-- Material supplied follows --

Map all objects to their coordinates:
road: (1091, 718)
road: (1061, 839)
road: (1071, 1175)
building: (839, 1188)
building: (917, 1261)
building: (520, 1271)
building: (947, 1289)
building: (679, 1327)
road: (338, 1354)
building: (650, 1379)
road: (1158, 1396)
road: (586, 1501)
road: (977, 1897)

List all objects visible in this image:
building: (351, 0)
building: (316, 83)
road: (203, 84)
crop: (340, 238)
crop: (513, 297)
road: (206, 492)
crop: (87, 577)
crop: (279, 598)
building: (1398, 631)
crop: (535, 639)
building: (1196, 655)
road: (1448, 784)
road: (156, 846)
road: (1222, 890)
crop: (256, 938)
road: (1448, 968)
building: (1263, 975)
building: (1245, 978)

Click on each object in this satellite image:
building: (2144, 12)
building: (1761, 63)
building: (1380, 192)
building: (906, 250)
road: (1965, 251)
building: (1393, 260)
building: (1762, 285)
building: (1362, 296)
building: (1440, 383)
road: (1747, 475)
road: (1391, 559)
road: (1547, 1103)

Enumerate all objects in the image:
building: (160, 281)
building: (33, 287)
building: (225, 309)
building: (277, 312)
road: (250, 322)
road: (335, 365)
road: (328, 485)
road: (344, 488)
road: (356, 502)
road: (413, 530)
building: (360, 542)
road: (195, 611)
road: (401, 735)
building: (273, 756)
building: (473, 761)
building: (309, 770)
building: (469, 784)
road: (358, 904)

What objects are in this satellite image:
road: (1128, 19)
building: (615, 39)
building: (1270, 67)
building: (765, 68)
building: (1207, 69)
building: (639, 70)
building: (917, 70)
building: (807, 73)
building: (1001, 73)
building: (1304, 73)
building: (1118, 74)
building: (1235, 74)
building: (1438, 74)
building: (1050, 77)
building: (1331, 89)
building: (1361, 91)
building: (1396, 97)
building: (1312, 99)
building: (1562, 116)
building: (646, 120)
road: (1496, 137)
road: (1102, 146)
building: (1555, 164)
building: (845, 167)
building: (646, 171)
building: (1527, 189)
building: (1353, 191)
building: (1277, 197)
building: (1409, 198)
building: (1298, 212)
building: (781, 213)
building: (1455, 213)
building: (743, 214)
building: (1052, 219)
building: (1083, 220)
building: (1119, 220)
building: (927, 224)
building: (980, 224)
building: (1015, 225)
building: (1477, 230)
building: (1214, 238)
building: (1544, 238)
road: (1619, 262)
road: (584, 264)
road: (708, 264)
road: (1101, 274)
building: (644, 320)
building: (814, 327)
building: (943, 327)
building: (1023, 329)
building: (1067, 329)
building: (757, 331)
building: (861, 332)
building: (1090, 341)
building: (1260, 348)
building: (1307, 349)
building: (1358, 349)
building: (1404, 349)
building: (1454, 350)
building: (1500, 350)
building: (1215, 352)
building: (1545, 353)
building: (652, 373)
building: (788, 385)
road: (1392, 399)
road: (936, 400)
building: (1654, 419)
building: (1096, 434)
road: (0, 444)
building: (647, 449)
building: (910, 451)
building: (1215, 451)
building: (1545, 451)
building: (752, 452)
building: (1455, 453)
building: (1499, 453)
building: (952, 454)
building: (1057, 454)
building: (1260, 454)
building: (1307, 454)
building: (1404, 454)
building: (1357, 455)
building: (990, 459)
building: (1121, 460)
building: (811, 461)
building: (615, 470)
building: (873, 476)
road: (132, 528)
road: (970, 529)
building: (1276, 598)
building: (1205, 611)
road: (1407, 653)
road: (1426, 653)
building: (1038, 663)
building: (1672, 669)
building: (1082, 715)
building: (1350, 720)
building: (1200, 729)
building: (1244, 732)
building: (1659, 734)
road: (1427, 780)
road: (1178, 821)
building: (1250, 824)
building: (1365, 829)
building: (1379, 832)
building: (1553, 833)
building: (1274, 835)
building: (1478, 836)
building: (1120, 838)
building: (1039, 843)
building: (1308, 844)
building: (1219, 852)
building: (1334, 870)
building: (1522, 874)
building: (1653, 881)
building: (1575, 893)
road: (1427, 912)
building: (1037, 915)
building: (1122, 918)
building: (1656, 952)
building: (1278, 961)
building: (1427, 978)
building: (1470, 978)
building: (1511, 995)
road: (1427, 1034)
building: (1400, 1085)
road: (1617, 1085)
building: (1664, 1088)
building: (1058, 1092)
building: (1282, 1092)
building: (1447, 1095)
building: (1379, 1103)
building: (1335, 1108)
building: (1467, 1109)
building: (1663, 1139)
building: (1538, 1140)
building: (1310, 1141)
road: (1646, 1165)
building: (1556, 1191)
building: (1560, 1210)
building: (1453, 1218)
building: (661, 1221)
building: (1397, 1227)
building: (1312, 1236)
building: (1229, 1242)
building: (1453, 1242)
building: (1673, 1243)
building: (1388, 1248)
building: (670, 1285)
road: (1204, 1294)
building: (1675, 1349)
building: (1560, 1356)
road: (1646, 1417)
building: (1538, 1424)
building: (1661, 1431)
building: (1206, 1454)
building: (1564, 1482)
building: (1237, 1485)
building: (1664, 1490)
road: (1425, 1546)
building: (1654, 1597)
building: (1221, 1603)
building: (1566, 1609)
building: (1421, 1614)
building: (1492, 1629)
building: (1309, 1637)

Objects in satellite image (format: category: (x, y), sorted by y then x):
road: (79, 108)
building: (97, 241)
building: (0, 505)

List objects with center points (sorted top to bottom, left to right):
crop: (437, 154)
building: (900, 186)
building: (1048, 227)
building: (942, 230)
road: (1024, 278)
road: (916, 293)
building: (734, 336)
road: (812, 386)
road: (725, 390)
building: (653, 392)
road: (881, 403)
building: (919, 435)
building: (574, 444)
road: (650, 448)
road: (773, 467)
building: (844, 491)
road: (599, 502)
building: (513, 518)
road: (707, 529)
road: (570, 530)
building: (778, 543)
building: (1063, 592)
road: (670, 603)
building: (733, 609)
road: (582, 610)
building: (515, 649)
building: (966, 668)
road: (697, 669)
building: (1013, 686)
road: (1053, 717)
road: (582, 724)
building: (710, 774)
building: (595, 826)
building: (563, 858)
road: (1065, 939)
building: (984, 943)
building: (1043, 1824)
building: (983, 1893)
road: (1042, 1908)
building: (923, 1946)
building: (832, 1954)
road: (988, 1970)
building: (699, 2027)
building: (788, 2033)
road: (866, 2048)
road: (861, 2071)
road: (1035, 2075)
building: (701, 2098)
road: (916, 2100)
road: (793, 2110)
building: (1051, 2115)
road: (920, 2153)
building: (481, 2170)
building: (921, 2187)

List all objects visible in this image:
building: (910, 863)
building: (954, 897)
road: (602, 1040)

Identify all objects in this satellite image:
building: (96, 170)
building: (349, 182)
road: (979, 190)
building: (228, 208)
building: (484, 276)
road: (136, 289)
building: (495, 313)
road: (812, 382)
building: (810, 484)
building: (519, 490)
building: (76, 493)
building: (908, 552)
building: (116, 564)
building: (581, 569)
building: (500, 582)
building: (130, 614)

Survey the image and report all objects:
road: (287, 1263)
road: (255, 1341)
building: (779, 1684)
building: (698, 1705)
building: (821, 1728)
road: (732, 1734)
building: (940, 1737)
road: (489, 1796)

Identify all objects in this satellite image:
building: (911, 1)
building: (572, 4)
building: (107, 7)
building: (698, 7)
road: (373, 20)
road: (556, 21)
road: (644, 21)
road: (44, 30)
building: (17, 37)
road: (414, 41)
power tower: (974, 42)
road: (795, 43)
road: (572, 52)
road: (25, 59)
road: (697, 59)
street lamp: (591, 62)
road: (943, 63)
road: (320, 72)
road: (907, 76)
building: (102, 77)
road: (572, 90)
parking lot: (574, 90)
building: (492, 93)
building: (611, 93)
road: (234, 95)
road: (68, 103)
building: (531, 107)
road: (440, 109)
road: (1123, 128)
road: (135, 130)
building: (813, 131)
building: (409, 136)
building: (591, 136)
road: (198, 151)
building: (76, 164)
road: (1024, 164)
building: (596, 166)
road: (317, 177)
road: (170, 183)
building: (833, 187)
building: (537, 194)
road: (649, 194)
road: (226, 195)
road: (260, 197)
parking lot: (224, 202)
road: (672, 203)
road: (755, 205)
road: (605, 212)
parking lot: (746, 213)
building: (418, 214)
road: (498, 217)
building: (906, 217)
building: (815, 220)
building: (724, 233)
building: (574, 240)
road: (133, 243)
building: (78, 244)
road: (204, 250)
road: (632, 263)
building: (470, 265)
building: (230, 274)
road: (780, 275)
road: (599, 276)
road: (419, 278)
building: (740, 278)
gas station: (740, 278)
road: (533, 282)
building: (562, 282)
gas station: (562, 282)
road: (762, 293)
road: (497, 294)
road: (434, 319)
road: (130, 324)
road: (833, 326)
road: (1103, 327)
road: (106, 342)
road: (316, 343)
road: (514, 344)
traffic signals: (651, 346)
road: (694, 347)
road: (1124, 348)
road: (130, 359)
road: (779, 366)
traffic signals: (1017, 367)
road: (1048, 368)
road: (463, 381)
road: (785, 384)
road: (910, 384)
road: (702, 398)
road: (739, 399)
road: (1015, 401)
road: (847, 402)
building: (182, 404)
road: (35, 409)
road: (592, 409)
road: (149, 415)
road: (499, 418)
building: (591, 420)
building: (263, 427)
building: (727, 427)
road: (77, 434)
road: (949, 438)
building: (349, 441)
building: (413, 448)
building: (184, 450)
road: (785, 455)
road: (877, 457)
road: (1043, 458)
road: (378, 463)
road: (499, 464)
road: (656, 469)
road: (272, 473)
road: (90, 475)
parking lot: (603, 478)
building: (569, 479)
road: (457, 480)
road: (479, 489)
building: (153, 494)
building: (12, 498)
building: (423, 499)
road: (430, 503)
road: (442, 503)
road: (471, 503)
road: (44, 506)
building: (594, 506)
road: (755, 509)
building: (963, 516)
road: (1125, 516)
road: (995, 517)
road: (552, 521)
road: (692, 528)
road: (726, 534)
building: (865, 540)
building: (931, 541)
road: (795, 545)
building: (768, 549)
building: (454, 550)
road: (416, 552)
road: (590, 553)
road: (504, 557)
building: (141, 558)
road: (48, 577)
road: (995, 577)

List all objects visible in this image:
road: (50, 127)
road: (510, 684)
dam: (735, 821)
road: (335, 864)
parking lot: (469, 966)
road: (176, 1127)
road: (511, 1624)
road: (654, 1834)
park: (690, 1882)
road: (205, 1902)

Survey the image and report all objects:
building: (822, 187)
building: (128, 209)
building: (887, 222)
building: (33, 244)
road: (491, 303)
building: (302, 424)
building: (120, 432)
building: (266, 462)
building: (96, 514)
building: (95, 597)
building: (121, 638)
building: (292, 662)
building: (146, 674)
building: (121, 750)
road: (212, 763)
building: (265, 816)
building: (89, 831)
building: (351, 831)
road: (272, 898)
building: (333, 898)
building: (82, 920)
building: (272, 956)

-- Material supplied concluded --

Goal of the exercise.
Find every line in the records that has the word "satellite". Then report the count alone.

Output below.
5